The data >>
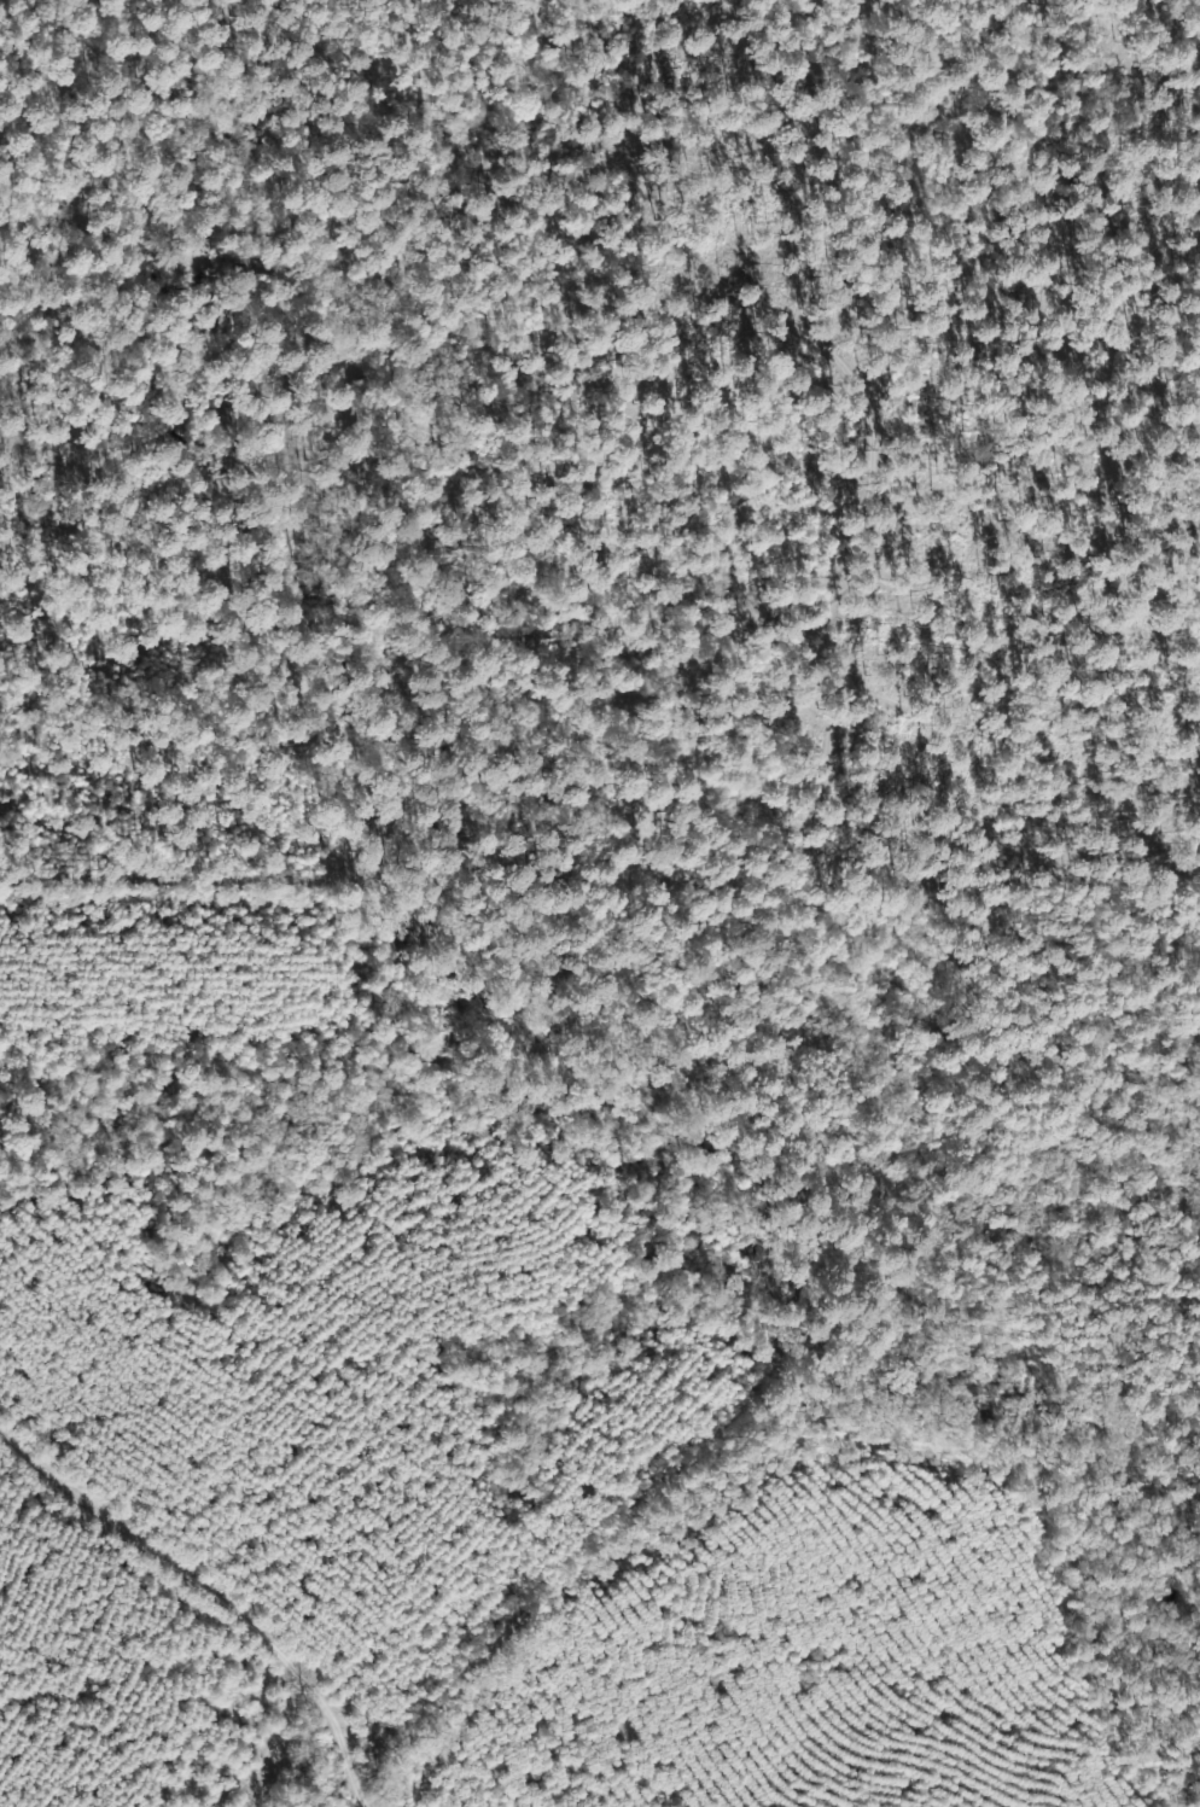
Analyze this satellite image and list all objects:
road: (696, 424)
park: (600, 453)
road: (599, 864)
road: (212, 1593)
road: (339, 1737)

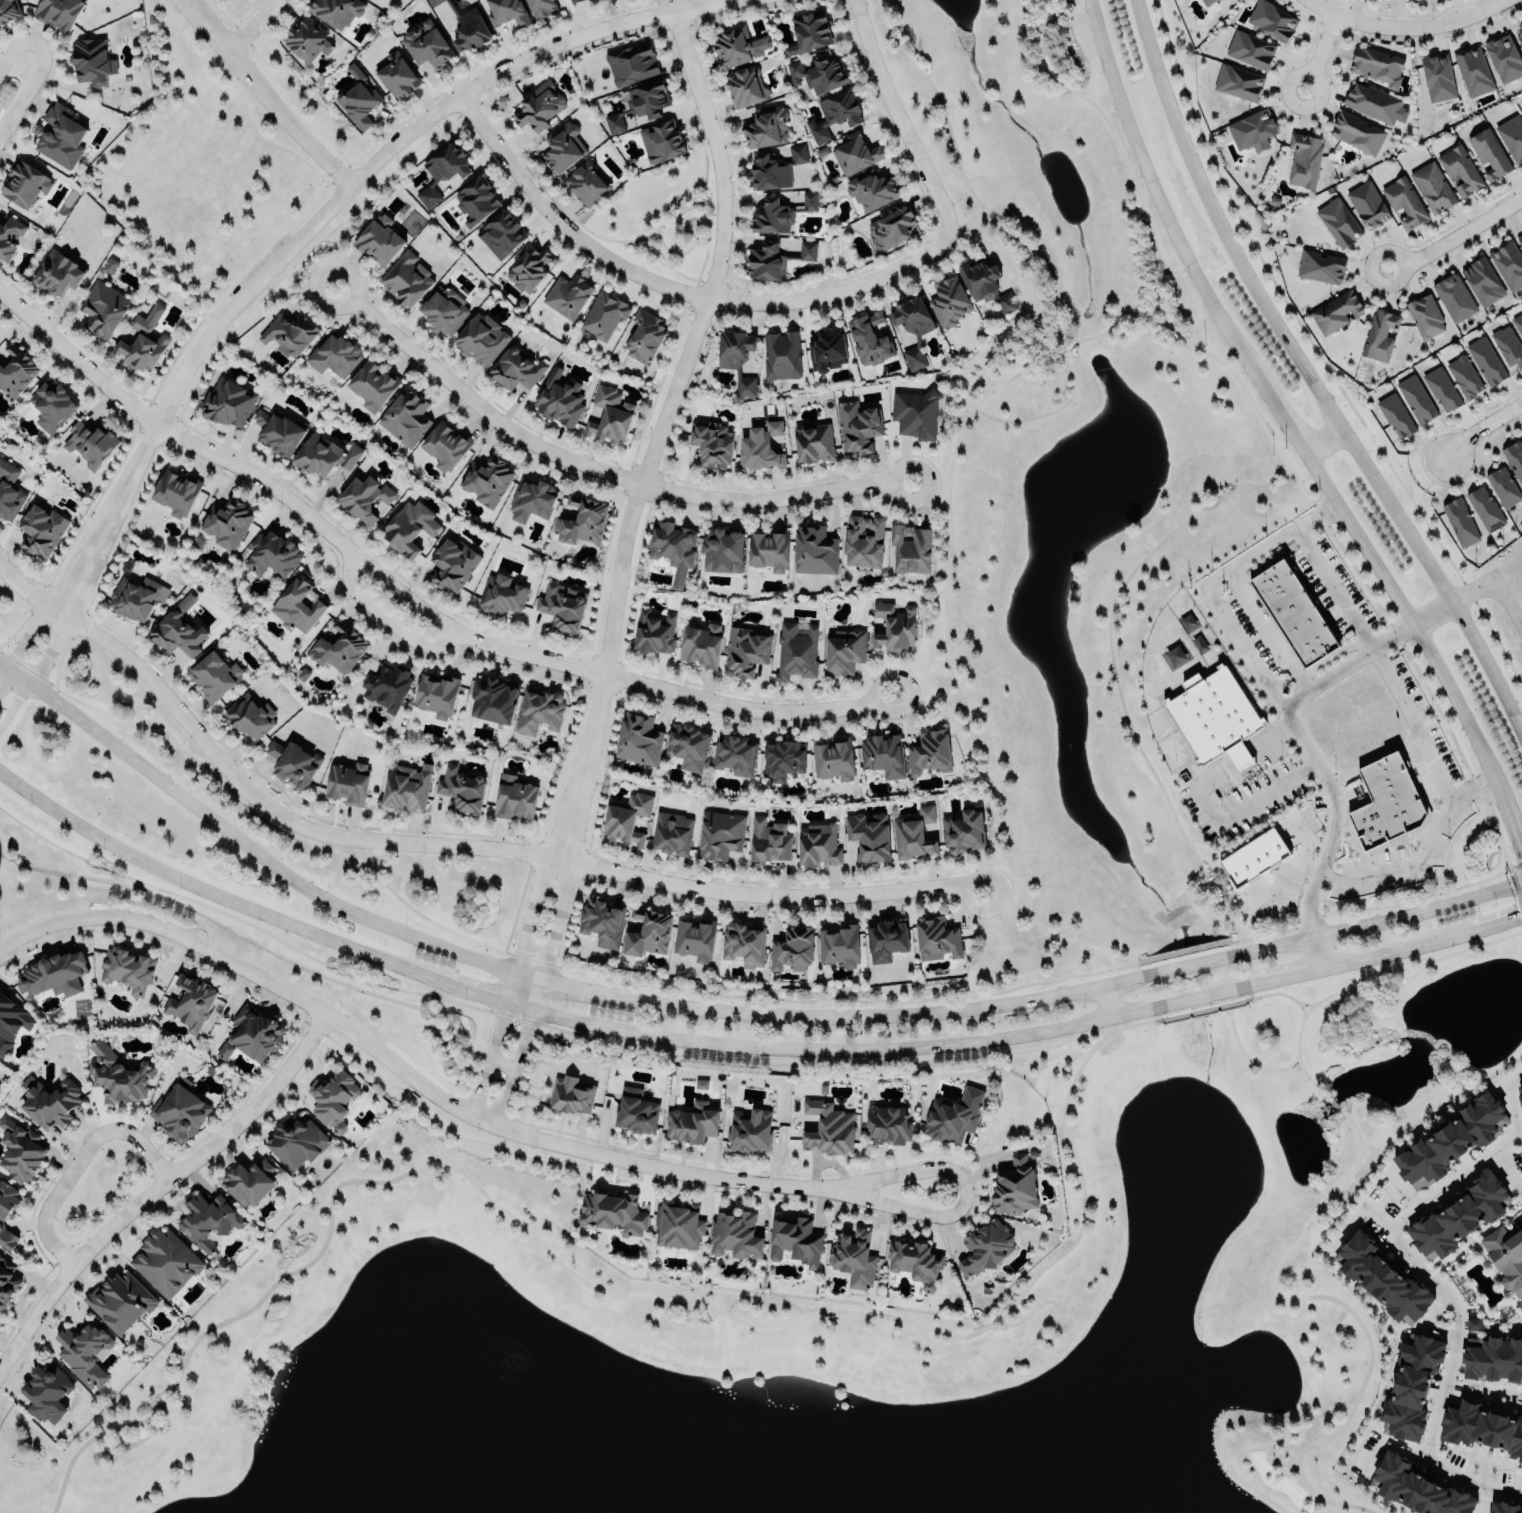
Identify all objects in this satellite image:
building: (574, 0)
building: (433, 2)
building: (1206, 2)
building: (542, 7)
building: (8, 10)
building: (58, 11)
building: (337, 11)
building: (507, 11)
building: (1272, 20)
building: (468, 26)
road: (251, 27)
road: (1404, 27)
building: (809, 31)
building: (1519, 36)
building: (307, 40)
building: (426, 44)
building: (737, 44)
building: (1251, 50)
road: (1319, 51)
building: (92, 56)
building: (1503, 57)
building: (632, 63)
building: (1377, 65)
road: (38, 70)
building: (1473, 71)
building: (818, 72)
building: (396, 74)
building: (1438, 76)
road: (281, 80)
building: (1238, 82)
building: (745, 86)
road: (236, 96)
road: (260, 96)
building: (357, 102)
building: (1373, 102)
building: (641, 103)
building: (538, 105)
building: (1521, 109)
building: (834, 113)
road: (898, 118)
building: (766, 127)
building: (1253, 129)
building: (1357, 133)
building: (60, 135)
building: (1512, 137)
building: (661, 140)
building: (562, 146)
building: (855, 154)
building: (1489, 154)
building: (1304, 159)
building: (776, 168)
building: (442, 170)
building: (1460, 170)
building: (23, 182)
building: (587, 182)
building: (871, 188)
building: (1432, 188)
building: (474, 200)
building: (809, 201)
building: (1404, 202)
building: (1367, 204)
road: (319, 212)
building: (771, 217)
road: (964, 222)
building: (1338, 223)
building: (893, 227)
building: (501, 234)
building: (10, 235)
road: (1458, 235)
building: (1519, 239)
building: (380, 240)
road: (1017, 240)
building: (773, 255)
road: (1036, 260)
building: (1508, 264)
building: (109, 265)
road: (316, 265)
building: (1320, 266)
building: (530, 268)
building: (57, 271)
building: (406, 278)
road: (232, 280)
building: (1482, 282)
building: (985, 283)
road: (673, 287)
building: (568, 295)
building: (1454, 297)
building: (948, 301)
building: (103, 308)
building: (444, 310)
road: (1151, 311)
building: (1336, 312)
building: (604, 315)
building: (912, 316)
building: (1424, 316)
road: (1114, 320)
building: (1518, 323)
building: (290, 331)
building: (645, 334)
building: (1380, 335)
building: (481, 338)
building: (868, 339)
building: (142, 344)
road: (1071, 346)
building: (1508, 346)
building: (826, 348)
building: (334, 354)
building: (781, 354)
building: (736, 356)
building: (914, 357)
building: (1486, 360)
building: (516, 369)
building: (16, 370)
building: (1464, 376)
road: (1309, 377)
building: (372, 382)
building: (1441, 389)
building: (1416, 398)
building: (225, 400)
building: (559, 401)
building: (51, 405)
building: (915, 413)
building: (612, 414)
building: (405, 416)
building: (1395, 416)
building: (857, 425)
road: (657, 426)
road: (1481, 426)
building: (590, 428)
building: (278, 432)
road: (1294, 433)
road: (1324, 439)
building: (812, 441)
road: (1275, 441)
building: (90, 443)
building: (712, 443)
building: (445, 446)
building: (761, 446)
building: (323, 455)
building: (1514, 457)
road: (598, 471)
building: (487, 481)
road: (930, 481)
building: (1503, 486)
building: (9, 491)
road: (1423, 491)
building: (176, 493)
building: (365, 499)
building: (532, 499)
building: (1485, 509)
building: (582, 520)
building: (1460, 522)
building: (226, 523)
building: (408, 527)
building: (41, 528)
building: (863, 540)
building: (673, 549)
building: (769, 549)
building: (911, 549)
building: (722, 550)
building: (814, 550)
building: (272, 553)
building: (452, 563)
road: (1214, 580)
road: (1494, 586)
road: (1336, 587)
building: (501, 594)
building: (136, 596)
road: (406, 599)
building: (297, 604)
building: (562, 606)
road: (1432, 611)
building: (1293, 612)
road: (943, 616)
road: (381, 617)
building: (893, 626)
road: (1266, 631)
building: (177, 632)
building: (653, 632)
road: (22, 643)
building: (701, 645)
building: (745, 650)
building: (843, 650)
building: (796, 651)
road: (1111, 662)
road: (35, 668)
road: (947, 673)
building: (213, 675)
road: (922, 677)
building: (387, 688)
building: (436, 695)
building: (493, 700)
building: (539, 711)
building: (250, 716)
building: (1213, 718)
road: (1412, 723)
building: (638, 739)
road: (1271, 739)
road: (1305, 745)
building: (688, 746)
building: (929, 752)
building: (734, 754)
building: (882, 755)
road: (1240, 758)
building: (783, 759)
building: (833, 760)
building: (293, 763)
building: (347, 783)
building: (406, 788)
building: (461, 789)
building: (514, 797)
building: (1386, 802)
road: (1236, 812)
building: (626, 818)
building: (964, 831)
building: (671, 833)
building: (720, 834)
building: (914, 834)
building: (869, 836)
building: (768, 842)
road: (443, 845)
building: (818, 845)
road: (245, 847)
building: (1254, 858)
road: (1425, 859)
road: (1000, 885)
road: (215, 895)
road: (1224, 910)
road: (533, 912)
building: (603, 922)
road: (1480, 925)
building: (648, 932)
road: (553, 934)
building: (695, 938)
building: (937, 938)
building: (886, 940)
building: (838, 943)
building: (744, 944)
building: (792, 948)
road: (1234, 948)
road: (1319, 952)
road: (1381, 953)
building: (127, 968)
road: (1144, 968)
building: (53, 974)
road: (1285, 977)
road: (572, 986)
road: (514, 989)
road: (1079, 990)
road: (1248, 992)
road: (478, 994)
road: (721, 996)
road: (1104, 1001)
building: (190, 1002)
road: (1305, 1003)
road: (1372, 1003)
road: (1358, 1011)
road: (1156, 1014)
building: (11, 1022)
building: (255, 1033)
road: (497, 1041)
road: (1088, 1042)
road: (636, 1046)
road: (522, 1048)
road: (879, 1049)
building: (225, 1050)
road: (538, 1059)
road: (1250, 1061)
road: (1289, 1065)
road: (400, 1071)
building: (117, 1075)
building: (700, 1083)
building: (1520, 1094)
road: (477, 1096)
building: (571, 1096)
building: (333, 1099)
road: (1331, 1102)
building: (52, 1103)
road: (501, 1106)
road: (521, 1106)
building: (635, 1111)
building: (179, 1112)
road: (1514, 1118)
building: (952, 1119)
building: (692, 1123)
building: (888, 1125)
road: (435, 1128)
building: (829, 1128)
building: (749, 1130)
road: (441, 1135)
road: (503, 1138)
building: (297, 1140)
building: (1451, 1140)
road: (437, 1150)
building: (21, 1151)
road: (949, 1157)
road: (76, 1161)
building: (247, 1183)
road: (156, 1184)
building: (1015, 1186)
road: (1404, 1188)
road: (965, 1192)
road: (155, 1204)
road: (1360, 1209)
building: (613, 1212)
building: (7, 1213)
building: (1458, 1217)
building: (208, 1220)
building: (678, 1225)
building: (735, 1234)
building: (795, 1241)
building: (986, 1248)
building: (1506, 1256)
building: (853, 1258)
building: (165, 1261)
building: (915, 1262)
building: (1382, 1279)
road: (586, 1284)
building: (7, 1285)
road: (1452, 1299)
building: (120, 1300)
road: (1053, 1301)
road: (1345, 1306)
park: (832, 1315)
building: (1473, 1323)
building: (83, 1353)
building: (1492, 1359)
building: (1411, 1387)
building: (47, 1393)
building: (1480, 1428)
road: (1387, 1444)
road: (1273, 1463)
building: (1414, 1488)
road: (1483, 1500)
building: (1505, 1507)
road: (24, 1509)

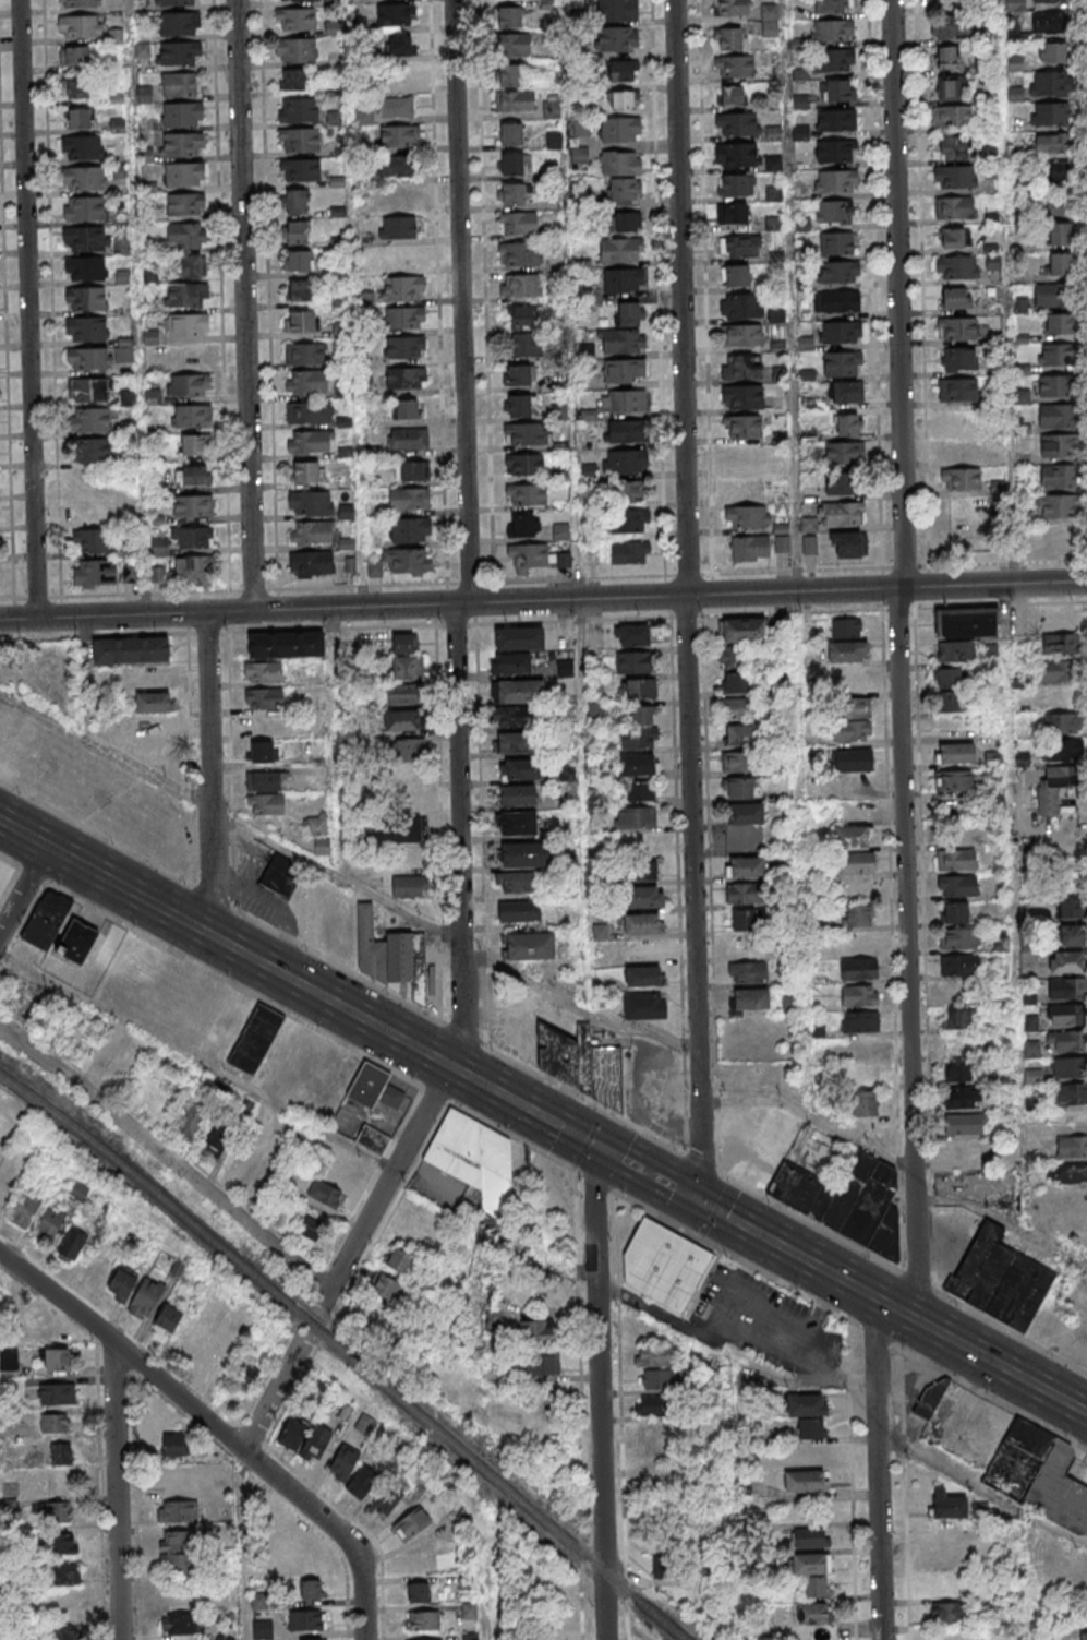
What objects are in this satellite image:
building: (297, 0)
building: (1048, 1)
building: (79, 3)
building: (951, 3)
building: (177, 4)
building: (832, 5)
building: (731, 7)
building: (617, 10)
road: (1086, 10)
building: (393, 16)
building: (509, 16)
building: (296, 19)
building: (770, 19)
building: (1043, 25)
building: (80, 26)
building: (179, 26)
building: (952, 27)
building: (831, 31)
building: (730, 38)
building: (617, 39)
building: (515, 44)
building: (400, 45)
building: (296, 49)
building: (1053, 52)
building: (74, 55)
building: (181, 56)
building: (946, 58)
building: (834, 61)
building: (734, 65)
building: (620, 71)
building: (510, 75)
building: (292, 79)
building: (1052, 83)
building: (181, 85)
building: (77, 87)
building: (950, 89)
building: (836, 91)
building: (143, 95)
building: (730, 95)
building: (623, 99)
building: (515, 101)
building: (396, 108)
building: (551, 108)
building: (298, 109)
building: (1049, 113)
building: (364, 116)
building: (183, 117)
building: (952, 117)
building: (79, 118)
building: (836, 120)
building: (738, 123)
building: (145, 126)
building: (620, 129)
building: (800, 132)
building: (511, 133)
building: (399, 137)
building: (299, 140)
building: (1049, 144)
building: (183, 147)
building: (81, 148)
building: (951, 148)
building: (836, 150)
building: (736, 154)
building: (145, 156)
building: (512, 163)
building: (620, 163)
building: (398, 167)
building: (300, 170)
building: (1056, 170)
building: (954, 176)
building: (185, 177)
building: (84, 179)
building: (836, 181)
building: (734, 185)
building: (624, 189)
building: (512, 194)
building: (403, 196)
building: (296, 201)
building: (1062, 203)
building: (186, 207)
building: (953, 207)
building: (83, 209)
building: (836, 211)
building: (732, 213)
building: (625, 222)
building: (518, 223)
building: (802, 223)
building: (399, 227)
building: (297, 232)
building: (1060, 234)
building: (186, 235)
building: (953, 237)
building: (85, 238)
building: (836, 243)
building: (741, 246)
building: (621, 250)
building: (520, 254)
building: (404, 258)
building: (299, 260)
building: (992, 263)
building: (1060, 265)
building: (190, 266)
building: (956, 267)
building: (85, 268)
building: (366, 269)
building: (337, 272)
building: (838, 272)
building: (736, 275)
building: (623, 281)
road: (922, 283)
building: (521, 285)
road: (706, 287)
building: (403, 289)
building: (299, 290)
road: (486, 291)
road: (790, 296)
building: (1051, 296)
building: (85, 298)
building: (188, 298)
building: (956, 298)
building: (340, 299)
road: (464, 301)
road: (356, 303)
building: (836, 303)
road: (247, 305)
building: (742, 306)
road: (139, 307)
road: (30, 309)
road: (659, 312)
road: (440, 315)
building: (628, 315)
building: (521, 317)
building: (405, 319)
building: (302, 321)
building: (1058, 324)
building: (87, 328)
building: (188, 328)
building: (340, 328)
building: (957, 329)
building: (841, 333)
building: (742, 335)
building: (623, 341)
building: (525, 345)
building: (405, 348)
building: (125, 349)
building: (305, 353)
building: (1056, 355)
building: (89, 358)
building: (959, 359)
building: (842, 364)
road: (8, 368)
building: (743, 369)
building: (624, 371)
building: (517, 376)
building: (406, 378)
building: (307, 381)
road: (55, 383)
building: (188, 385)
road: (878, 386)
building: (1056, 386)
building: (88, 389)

Requirement >> Which lines of the records above hold the word "this"? Copy each one out.

Written solution >>
Analyze this satellite image and list all objects:
Identify all objects in this satellite image:
What objects are in this satellite image:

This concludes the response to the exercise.